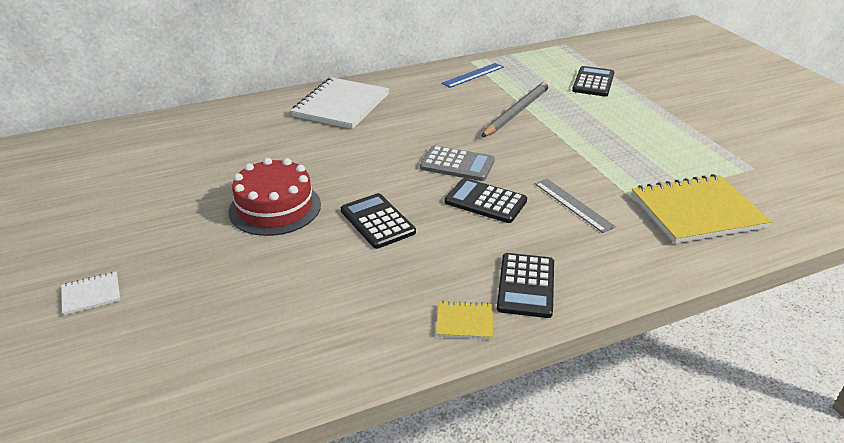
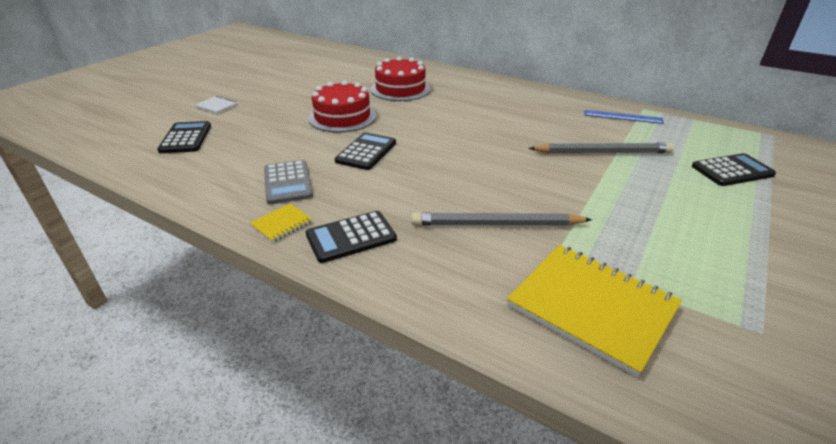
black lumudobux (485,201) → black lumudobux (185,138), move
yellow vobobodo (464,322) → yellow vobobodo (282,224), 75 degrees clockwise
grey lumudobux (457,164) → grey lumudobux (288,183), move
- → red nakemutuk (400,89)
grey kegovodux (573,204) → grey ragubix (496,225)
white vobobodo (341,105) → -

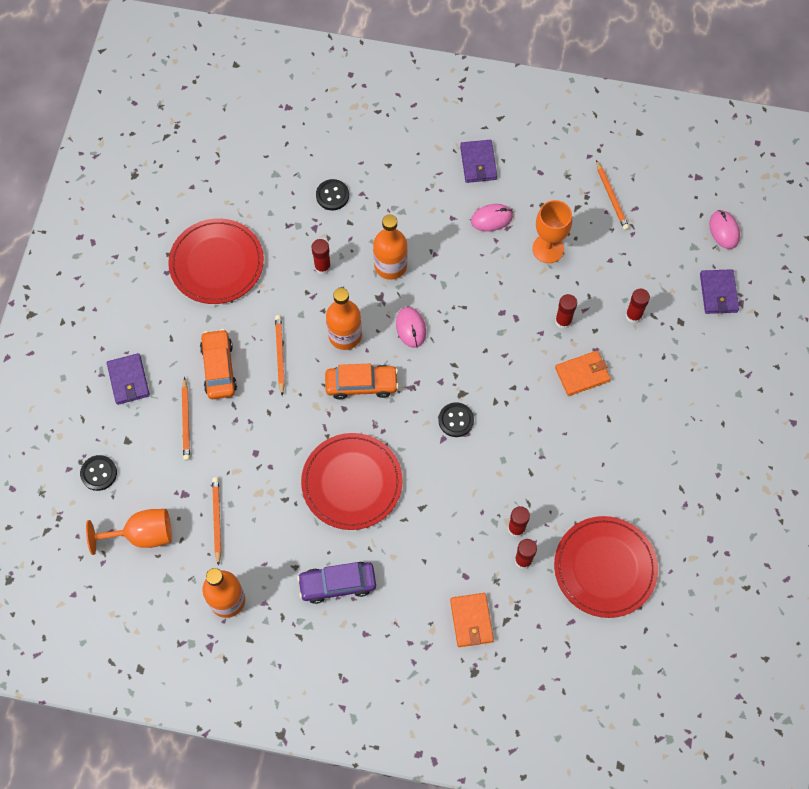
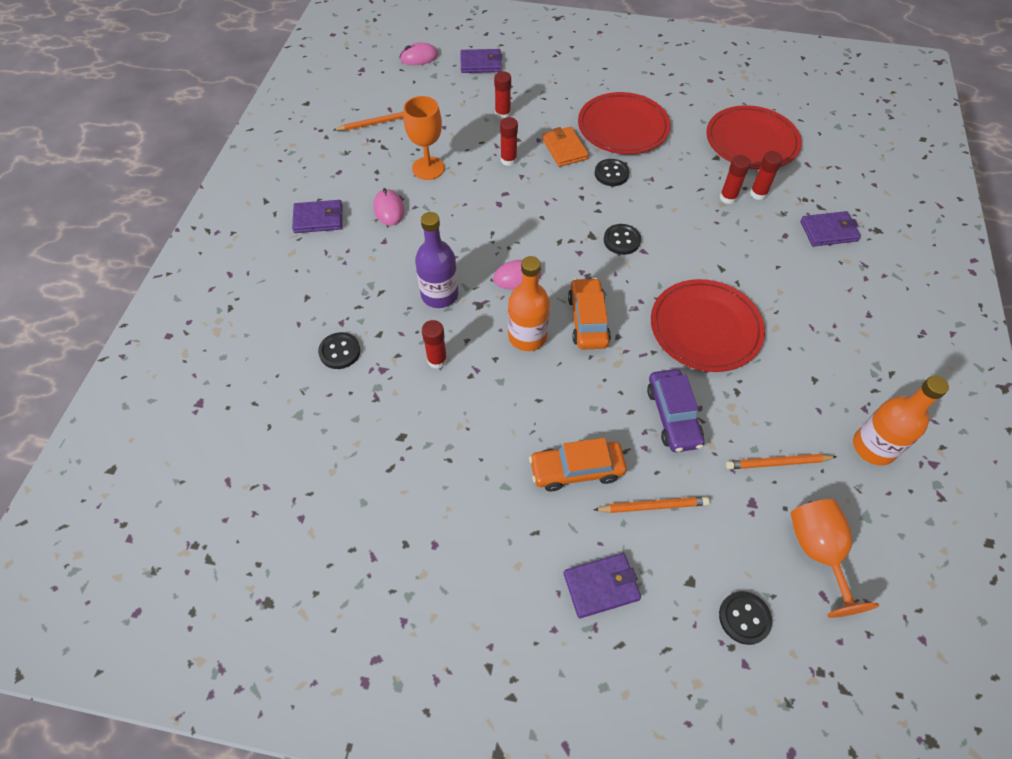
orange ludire (390,266) → purple ludire (439,295)
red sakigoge (216,263) → red sakigoge (623,127), move
- → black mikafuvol (611,174)
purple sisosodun (337,584) → purple sisosodun (673,416), move
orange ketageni (471,620) → purple ketageni (828,231)
orange ragubix (280,354) → -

TASK OBJECTIVE:
Would you please repeat the lines above exactly, from the first line of the listing through the line holding "orange ludire (390,266)", with nothing added and no pictures?

RESPONSE TO THIS TASK:
black lumudobux (485,201) → black lumudobux (185,138), move
yellow vobobodo (464,322) → yellow vobobodo (282,224), 75 degrees clockwise
grey lumudobux (457,164) → grey lumudobux (288,183), move
- → red nakemutuk (400,89)
grey kegovodux (573,204) → grey ragubix (496,225)
white vobobodo (341,105) → -

orange ludire (390,266) → purple ludire (439,295)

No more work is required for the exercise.